▶ [Your task]: Leaving out all images, write out the records that follow exactly.
+++ Supplied data +++
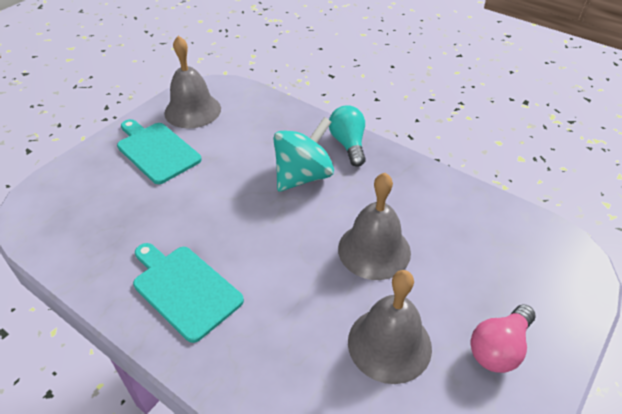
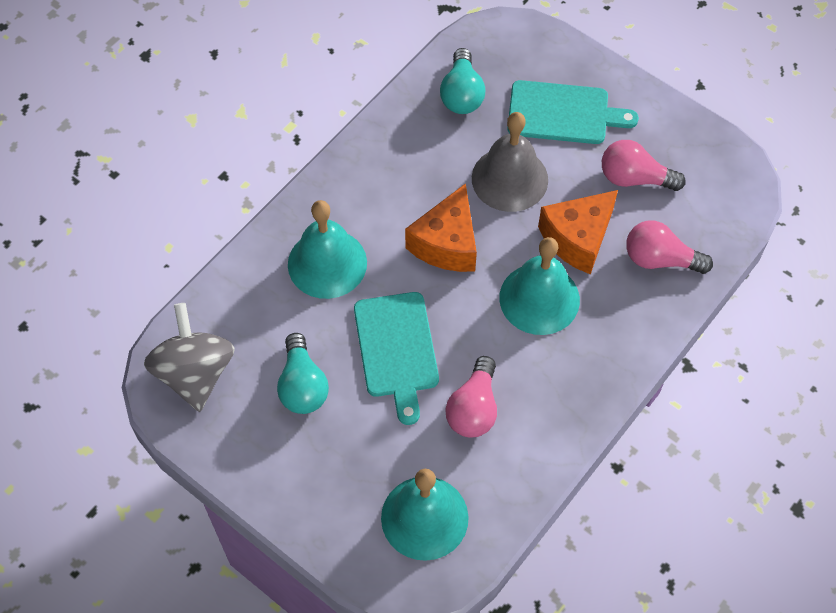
grey bell: 3 -> 1
grey spinning top: 0 -> 1
orange cheese: 0 -> 2
pink light bulb: 1 -> 3
turquoise bell: 0 -> 3
turquoise light bulb: 1 -> 2
turquoise spinning top: 1 -> 0

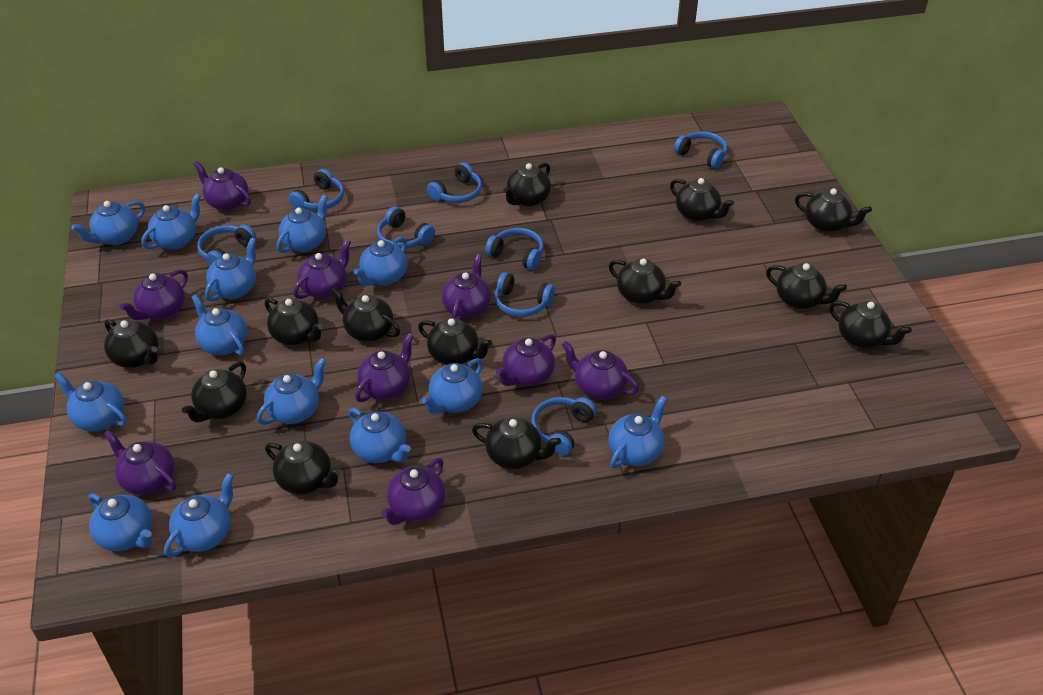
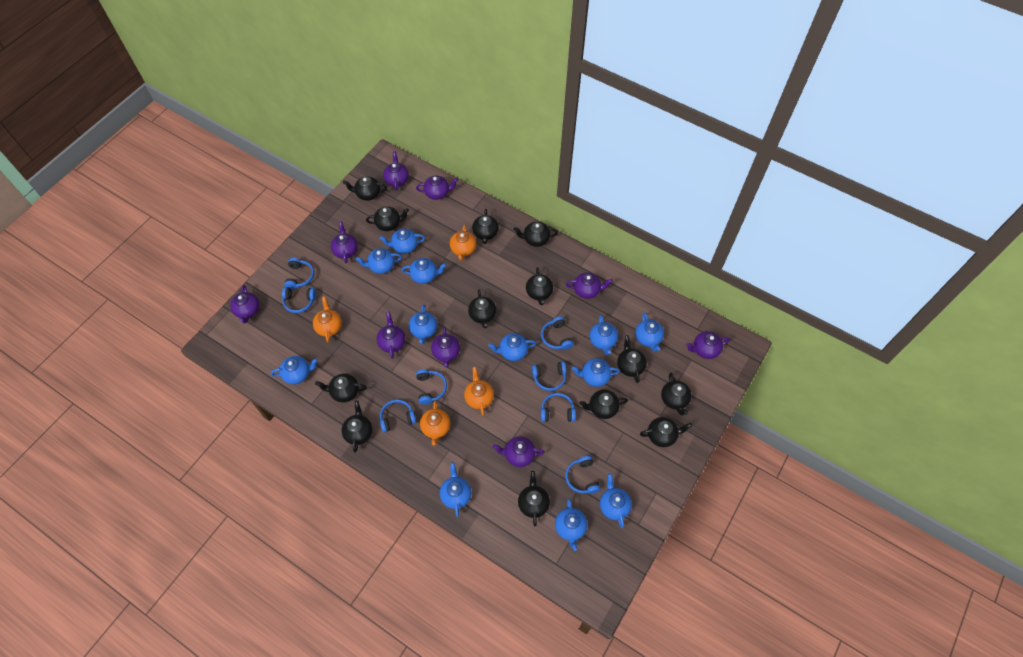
blue teapot: 13 -> 12
orange teapot: 0 -> 4

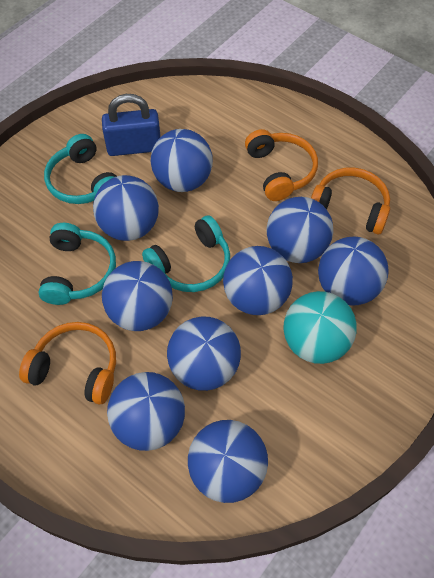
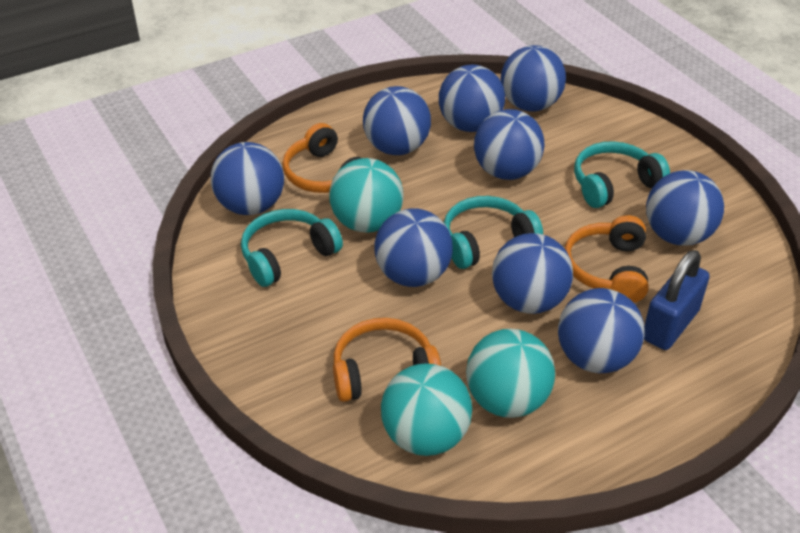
turquoise ball: 1 -> 3

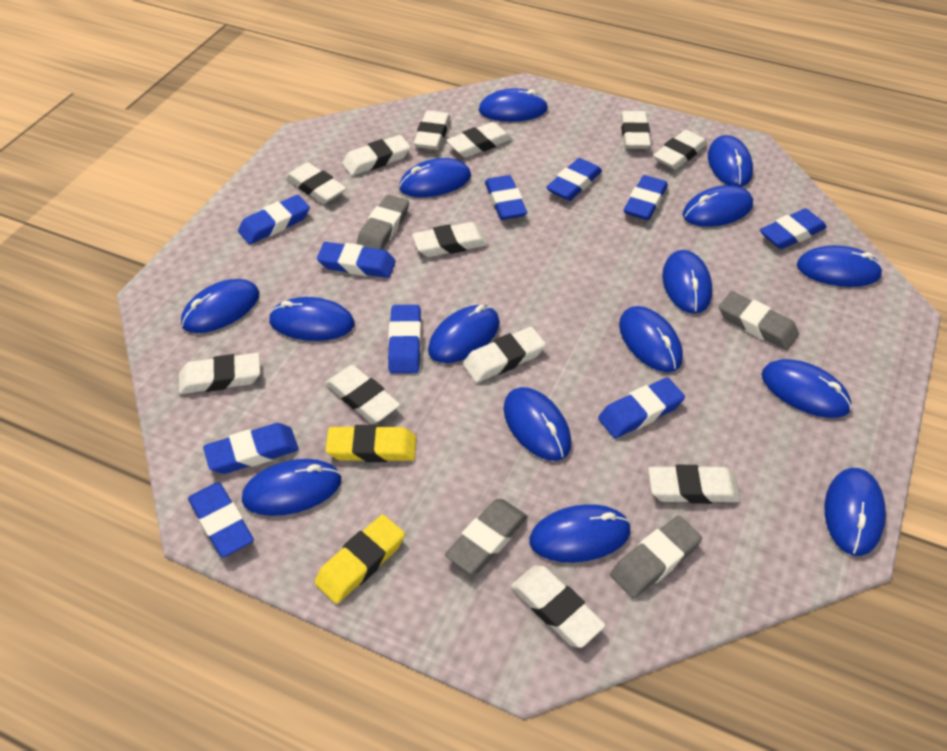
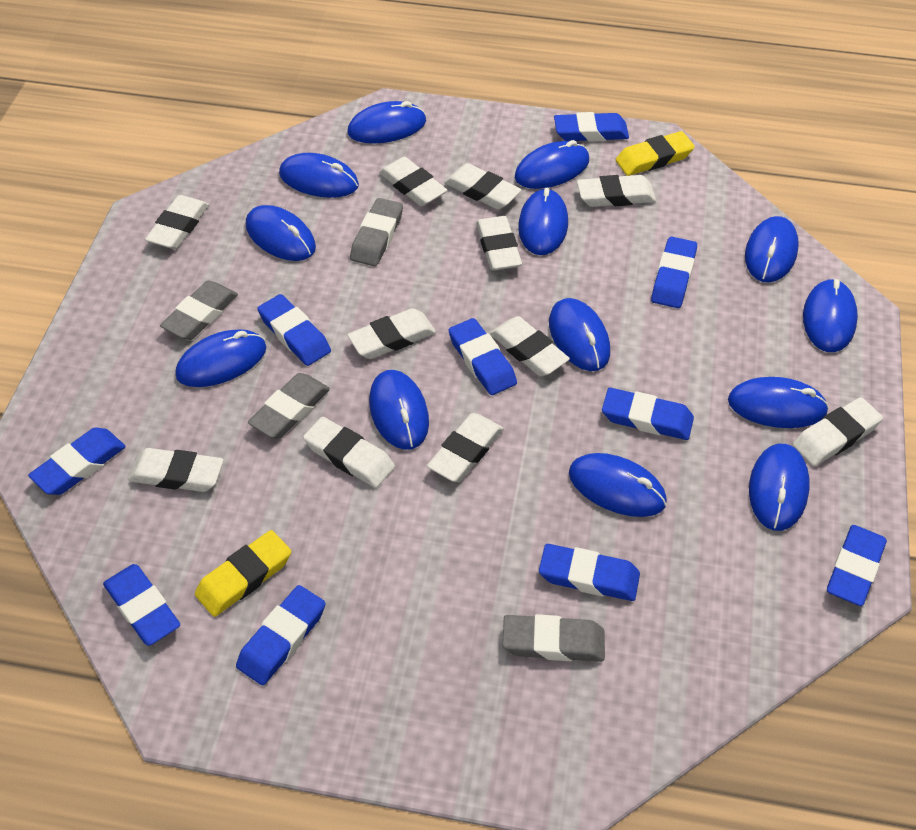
blue mouse: 15 -> 13
white eraser: 12 -> 11

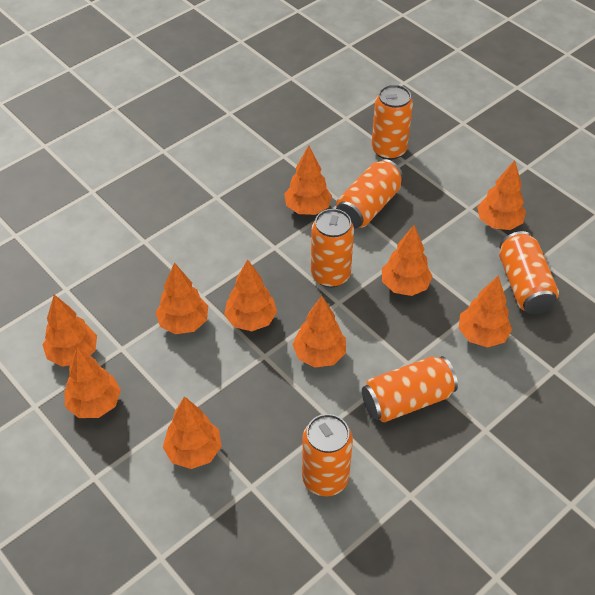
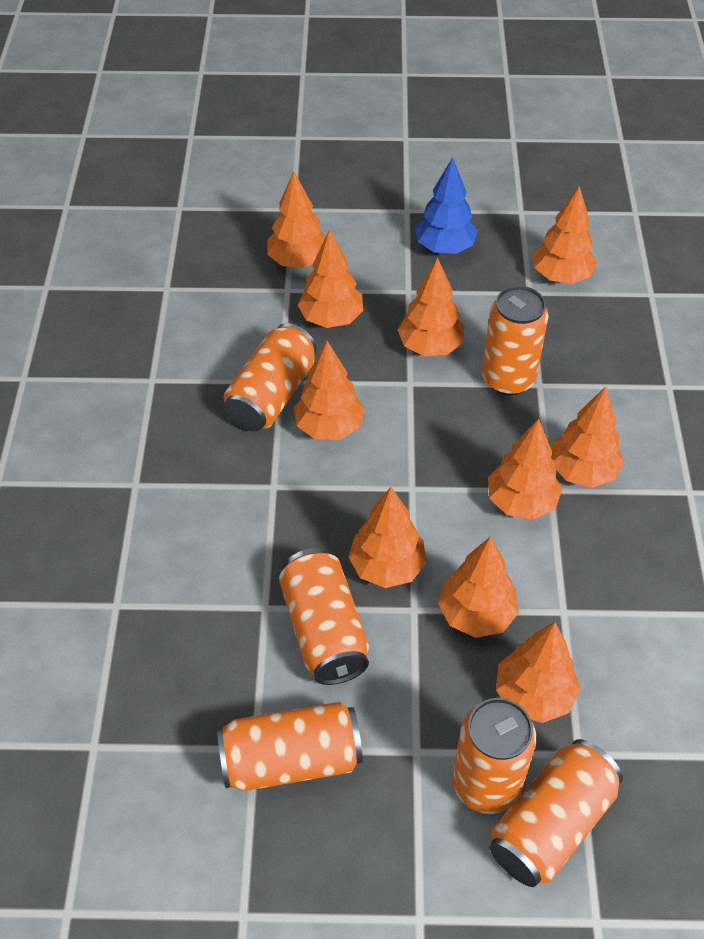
blue tree: 0 -> 1

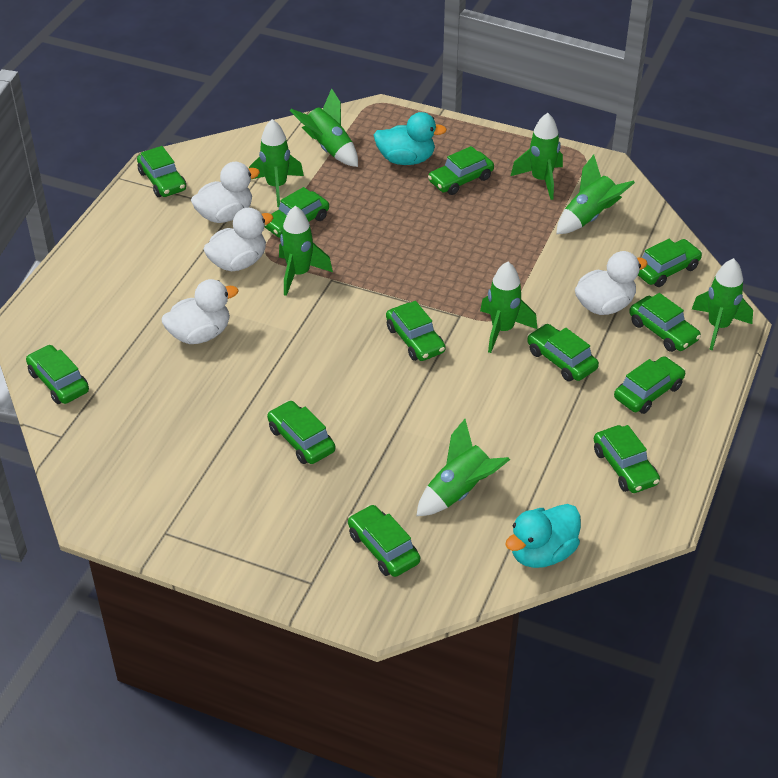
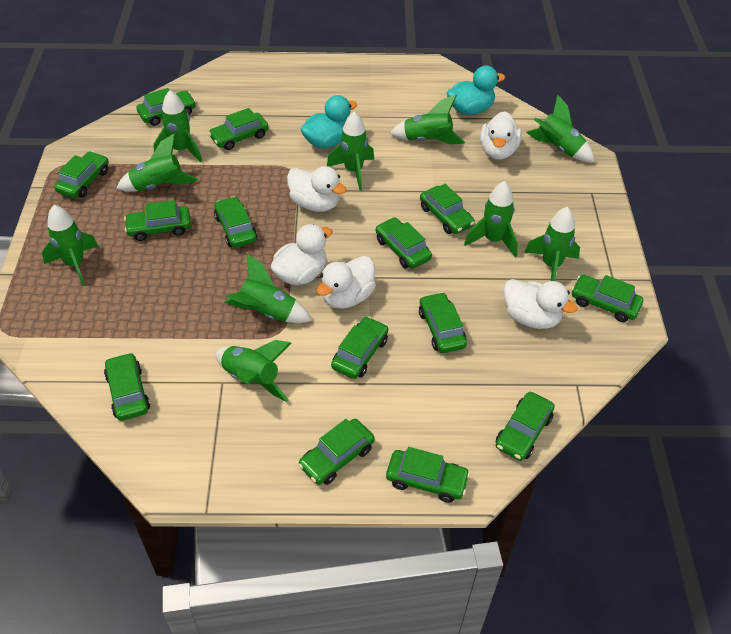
green car: 12 -> 14
green rocket: 8 -> 10
white duck: 4 -> 5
+++
▶ [Solution]:
grey bell: 3 -> 1
grey spinning top: 0 -> 1
orange cheese: 0 -> 2
pink light bulb: 1 -> 3
turquoise bell: 0 -> 3
turquoise light bulb: 1 -> 2
turquoise spinning top: 1 -> 0

blue teapot: 13 -> 12
orange teapot: 0 -> 4

turquoise ball: 1 -> 3

blue mouse: 15 -> 13
white eraser: 12 -> 11

blue tree: 0 -> 1

green car: 12 -> 14
green rocket: 8 -> 10
white duck: 4 -> 5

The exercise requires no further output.